::: Study material

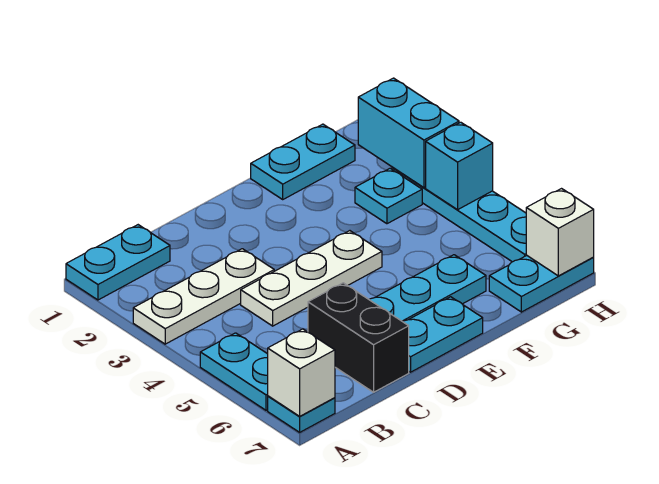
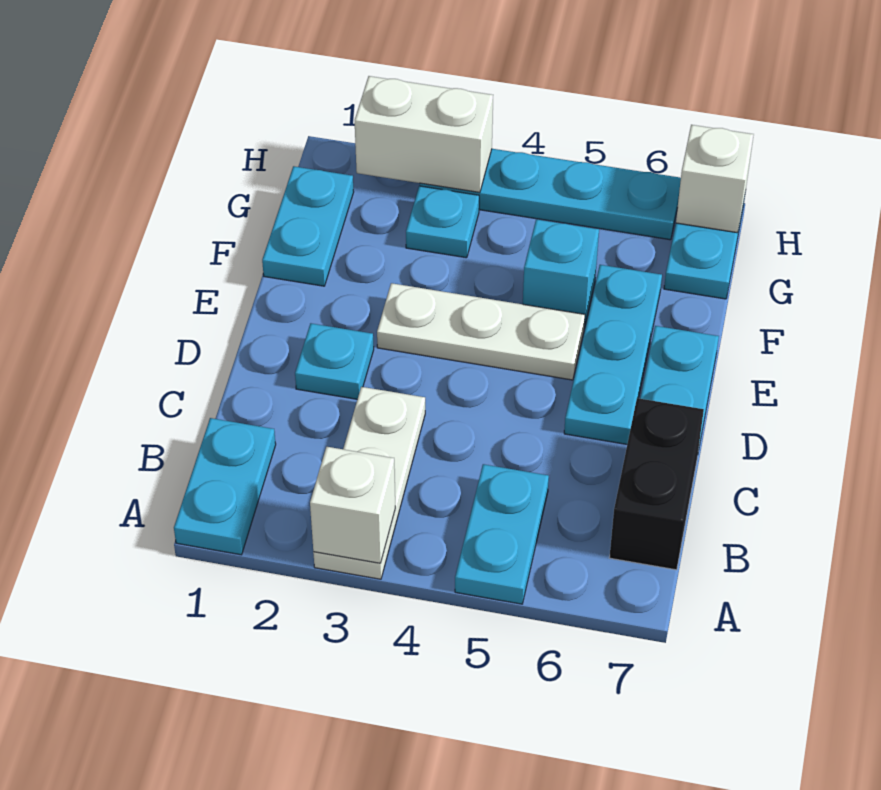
cyan plate A5:A6 level 1 -> cyan plate A5:B5 level 1
cyan plate A7 level 1 -> cyan plate D2 level 1
white brick A7 level 2 -> white brick A3 level 2
white plate C4:E4 level 1 -> white plate E3:E5 level 1
black brick C6:C7 level 1 -> black brick B7:C7 level 1
cyan brick H2:H3 level 2 -> white brick H2:H3 level 2
cyan brick H4 level 2 -> cyan brick F5 level 1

::::::

§ **The task**
An exact repetition of the listing is needed, with the pictures dropped.

§ **Output of the task**
cyan plate A5:A6 level 1 -> cyan plate A5:B5 level 1
cyan plate A7 level 1 -> cyan plate D2 level 1
white brick A7 level 2 -> white brick A3 level 2
white plate C4:E4 level 1 -> white plate E3:E5 level 1
black brick C6:C7 level 1 -> black brick B7:C7 level 1
cyan brick H2:H3 level 2 -> white brick H2:H3 level 2
cyan brick H4 level 2 -> cyan brick F5 level 1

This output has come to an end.